== Data section ==

####

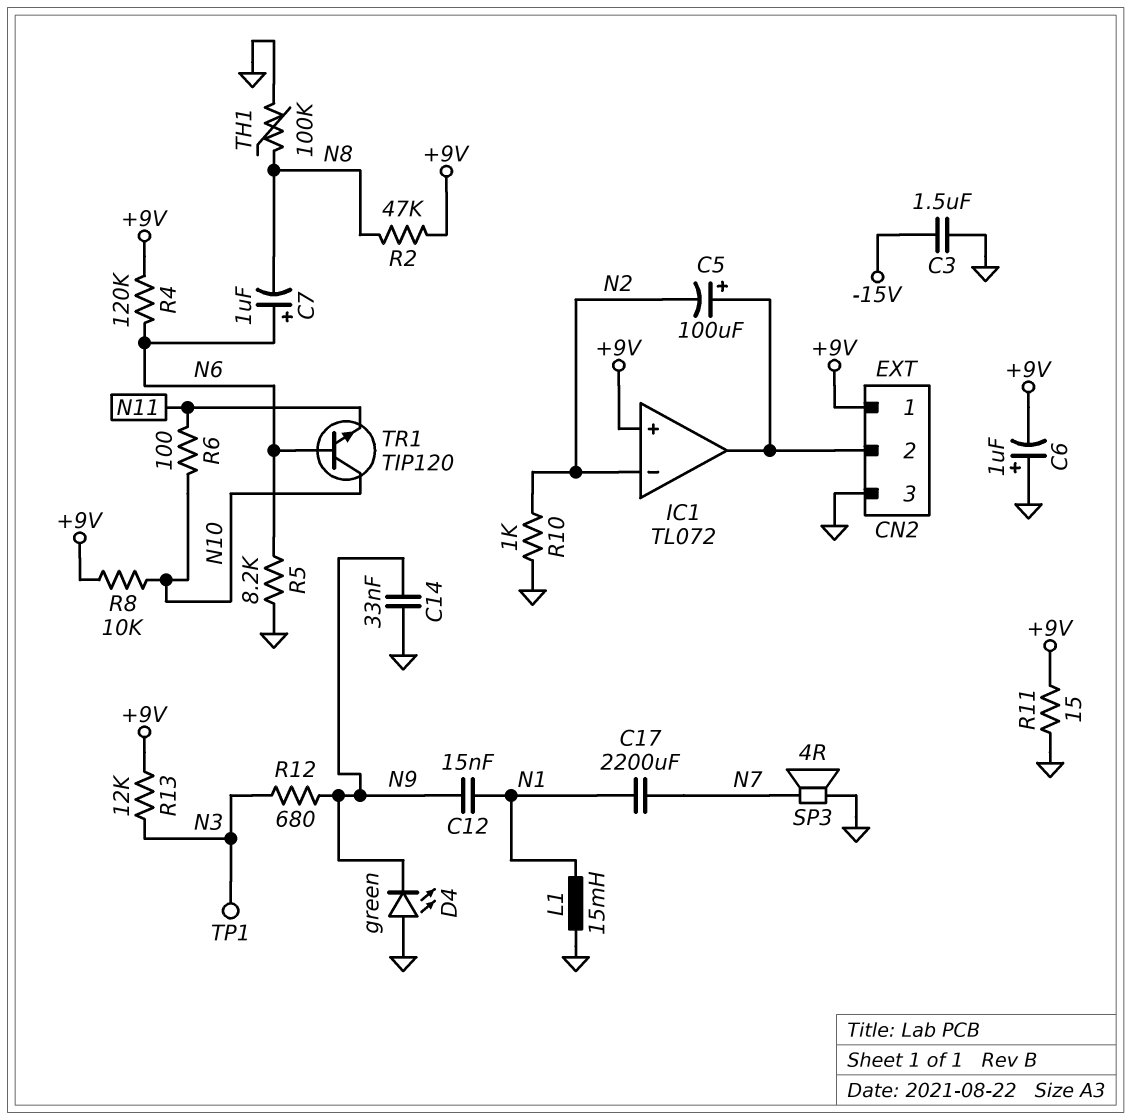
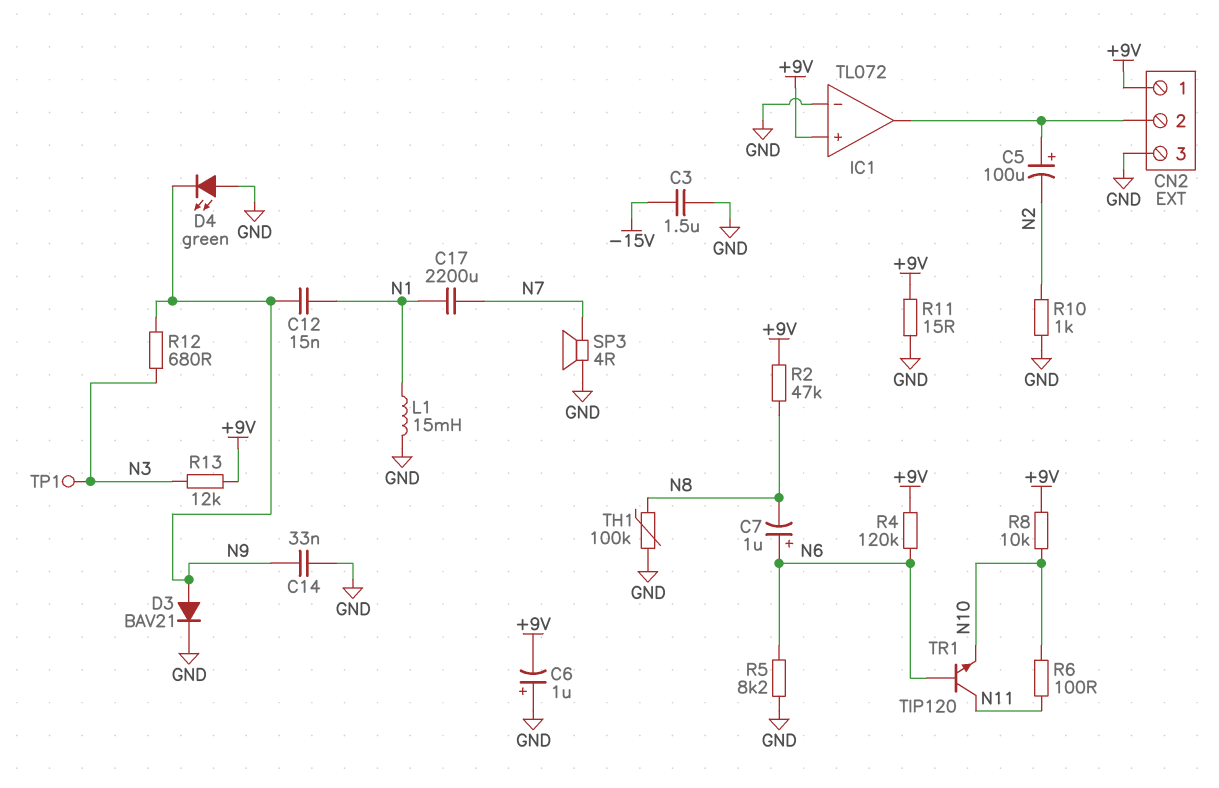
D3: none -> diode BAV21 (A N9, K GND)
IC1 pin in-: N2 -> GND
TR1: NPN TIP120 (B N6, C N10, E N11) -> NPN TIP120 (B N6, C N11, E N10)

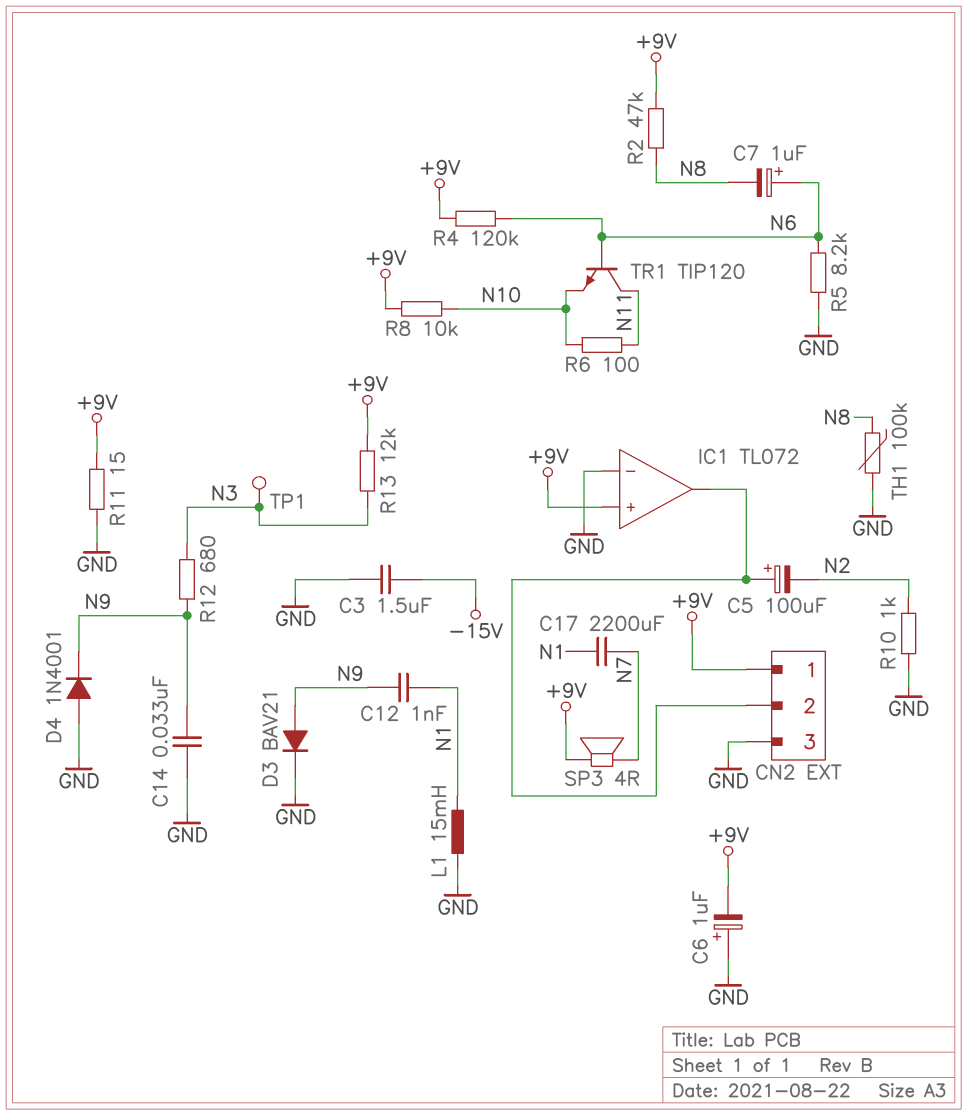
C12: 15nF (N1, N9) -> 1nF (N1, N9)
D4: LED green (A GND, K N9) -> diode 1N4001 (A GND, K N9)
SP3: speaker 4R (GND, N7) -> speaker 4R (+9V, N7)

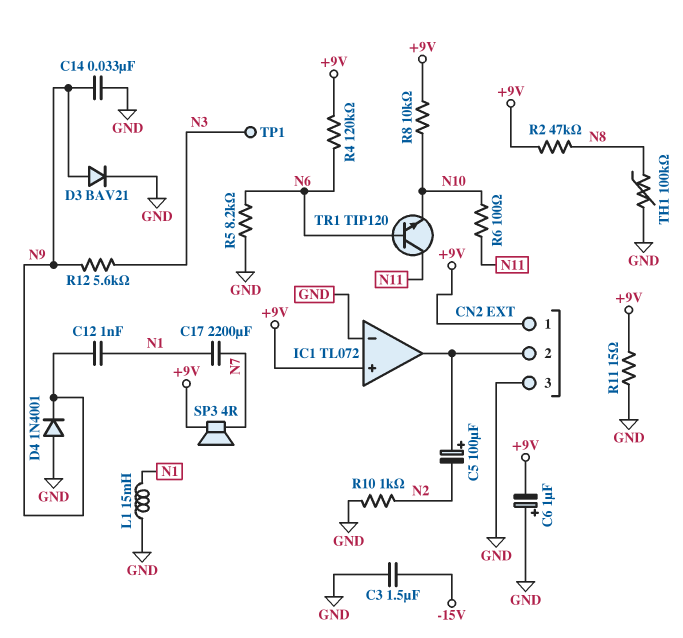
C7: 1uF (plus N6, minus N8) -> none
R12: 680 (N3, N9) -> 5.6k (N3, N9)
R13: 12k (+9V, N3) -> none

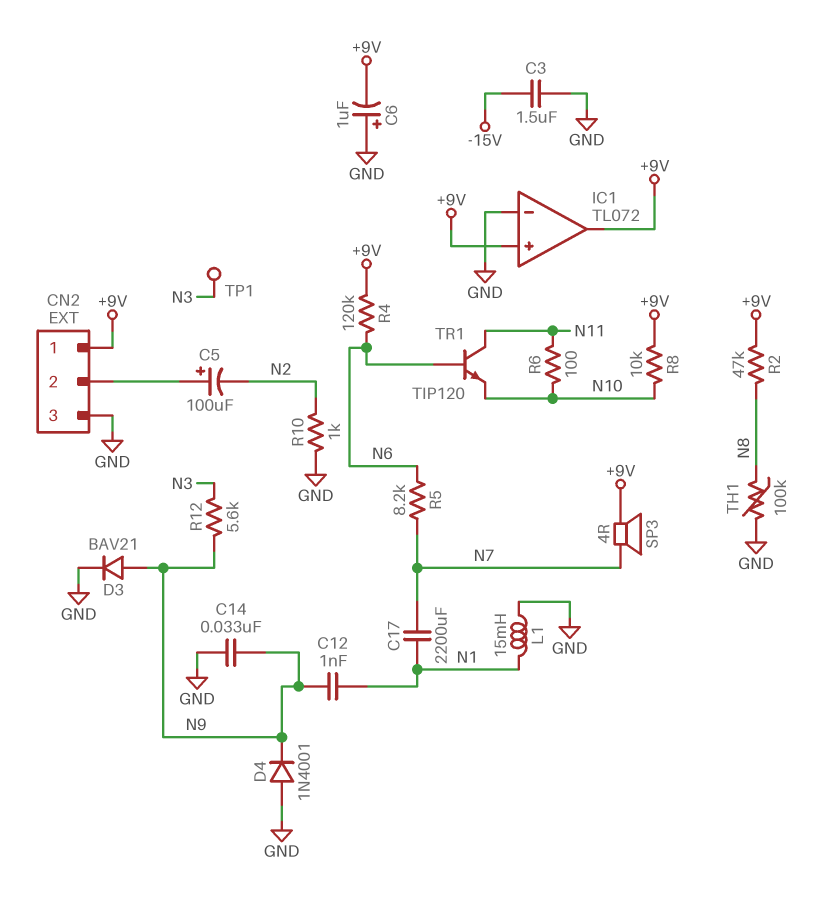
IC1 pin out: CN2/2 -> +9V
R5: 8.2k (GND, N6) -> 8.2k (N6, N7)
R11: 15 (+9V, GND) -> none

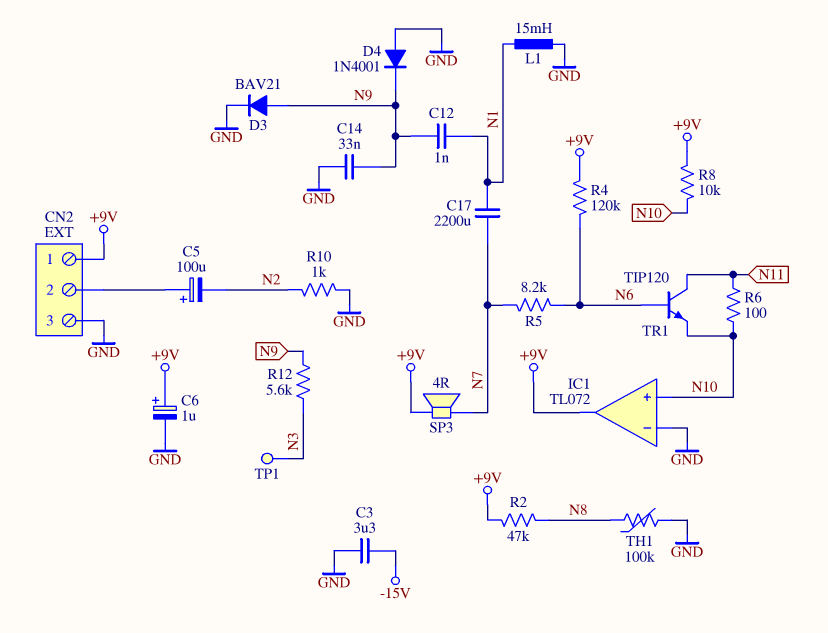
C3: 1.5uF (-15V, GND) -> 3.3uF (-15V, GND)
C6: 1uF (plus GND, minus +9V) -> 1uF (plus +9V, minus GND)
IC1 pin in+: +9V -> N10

####

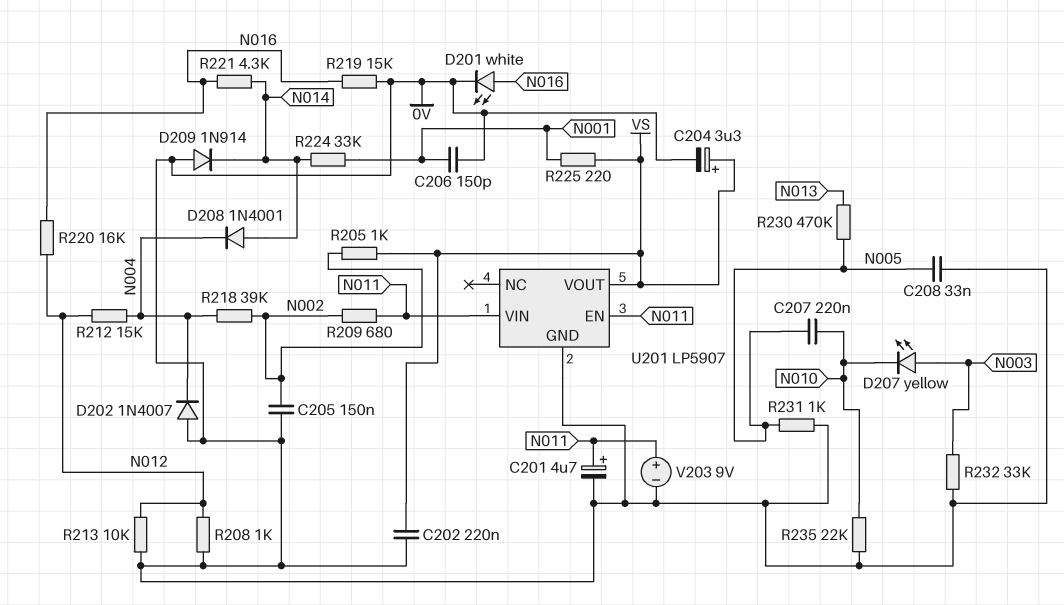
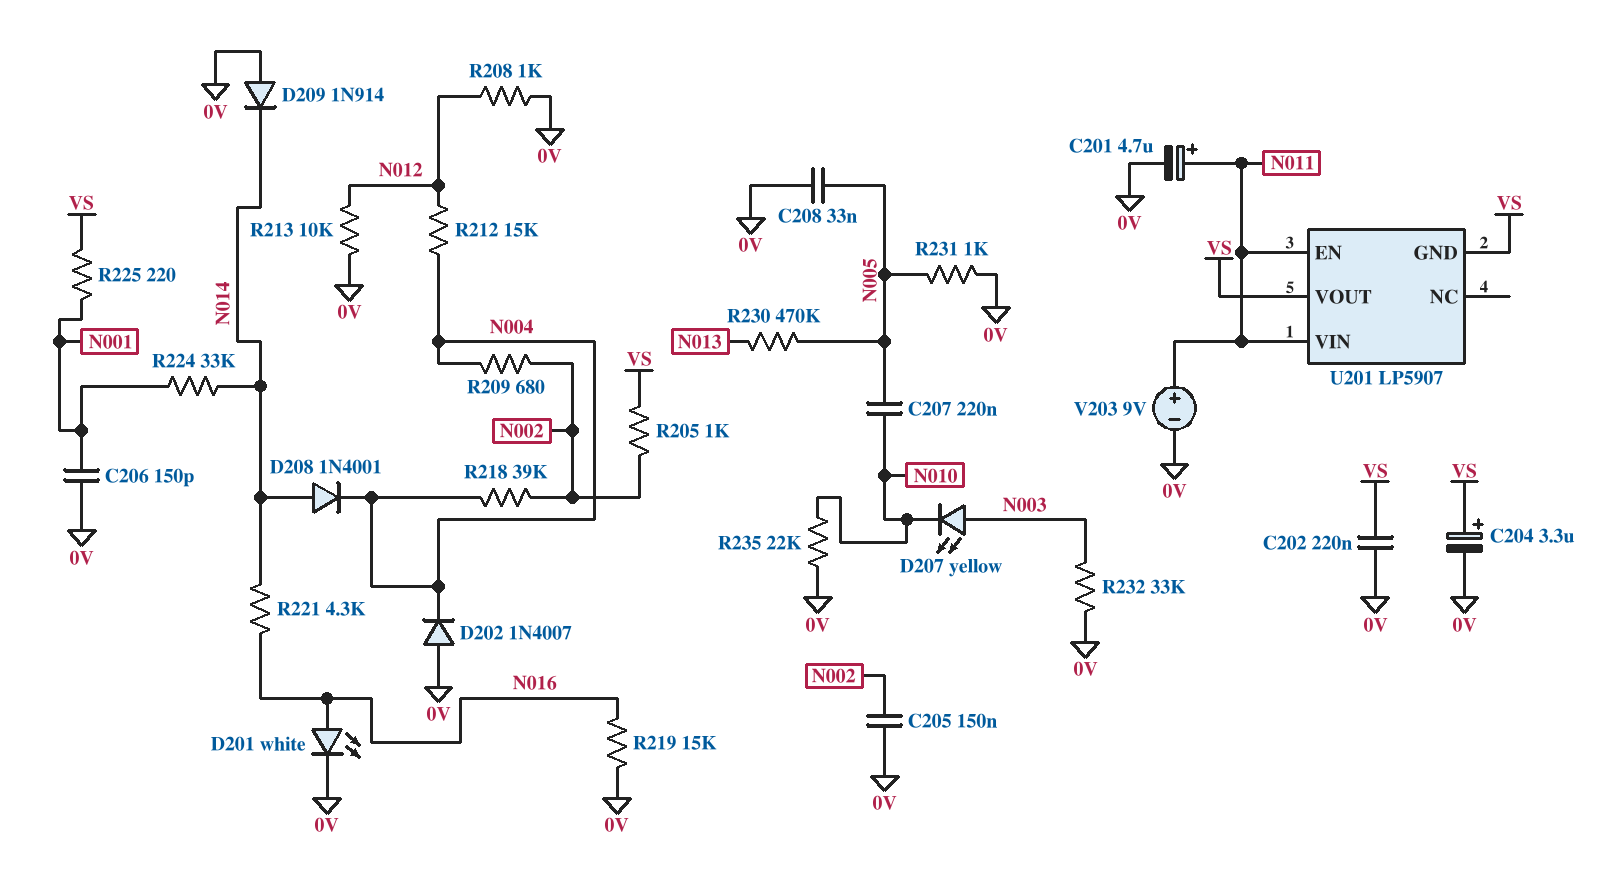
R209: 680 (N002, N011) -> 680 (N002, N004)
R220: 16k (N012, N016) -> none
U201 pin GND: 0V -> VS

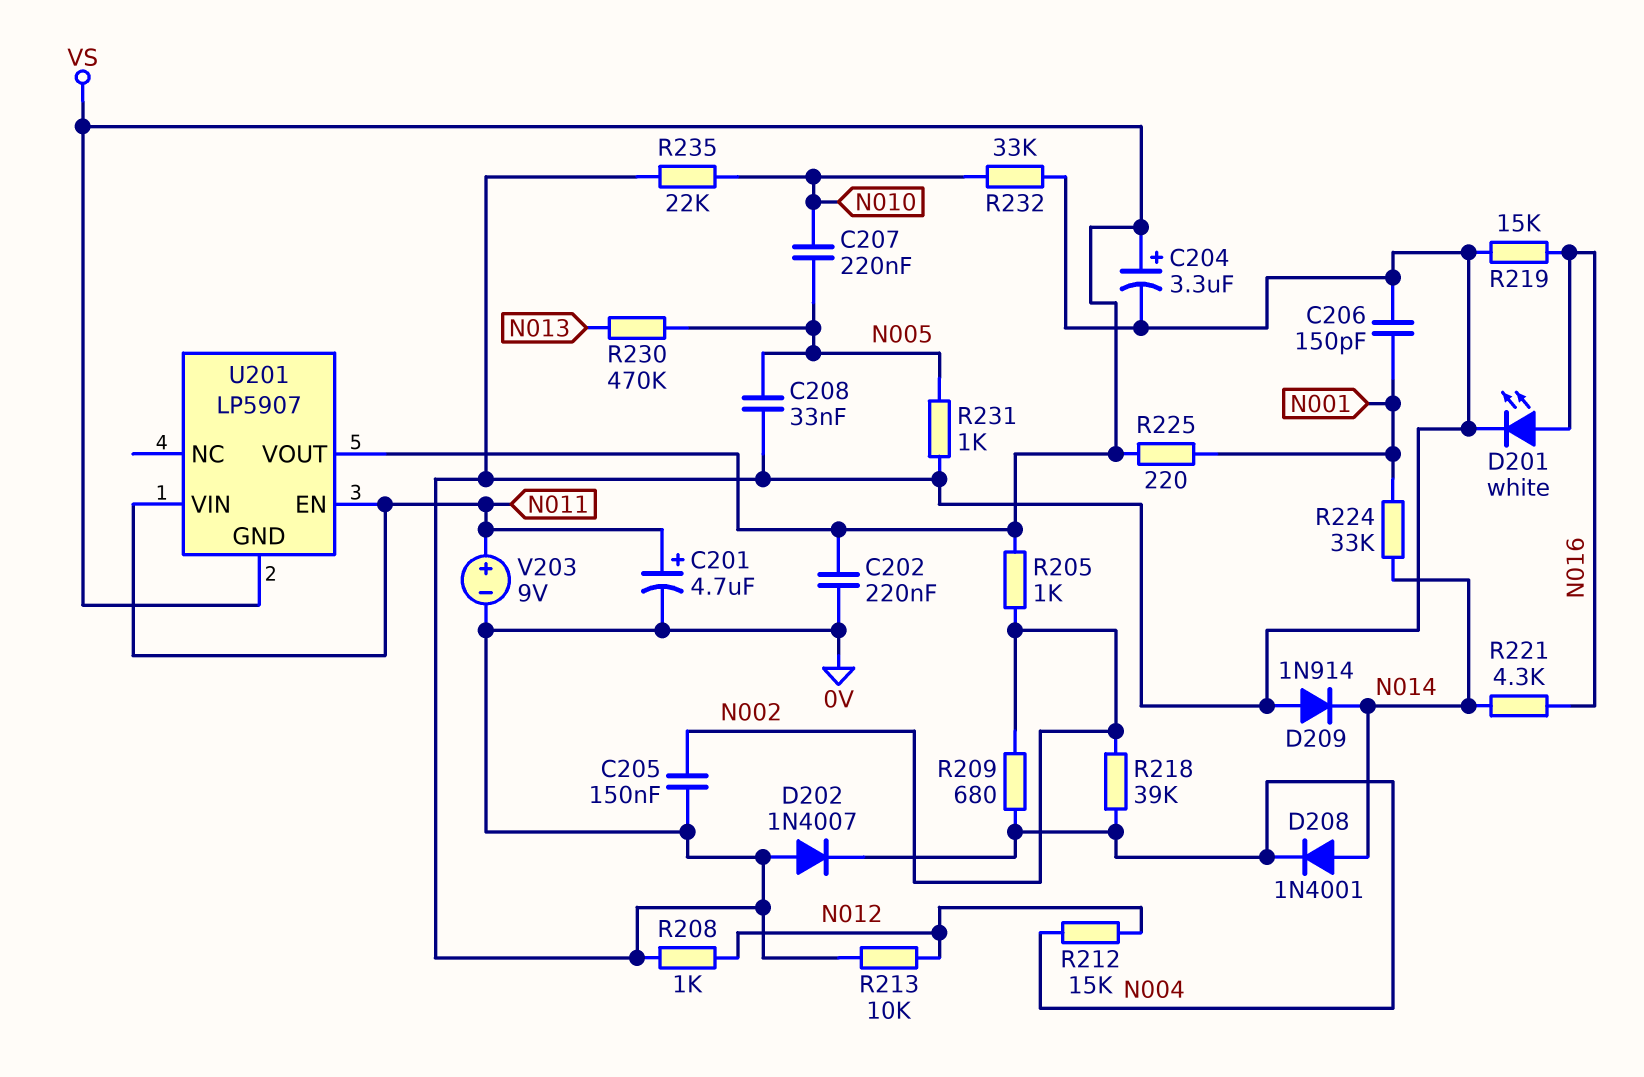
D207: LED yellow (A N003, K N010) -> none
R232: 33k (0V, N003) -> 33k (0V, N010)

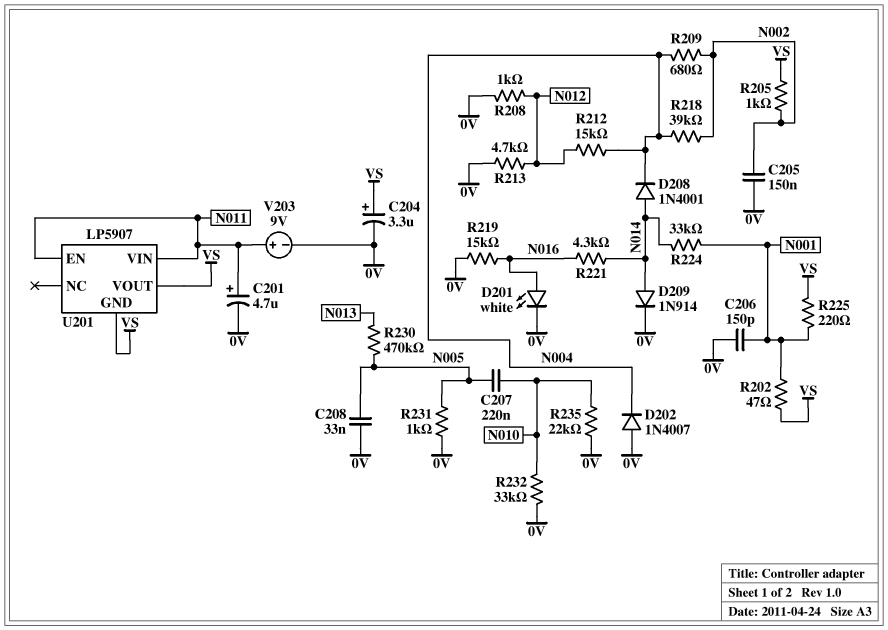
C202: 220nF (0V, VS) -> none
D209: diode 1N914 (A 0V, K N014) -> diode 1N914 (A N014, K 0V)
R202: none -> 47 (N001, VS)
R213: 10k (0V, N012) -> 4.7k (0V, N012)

####

== Work task ==
Repeat exactly the lines above, from the line that contains "TR1: NPN TIP120" down through the line that contains "C6: 1uF (plus". Include both of those lines and none of the pictures.

== Result for this task ==
TR1: NPN TIP120 (B N6, C N10, E N11) -> NPN TIP120 (B N6, C N11, E N10)

C12: 15nF (N1, N9) -> 1nF (N1, N9)
D4: LED green (A GND, K N9) -> diode 1N4001 (A GND, K N9)
SP3: speaker 4R (GND, N7) -> speaker 4R (+9V, N7)

C7: 1uF (plus N6, minus N8) -> none
R12: 680 (N3, N9) -> 5.6k (N3, N9)
R13: 12k (+9V, N3) -> none

IC1 pin out: CN2/2 -> +9V
R5: 8.2k (GND, N6) -> 8.2k (N6, N7)
R11: 15 (+9V, GND) -> none

C3: 1.5uF (-15V, GND) -> 3.3uF (-15V, GND)
C6: 1uF (plus GND, minus +9V) -> 1uF (plus +9V, minus GND)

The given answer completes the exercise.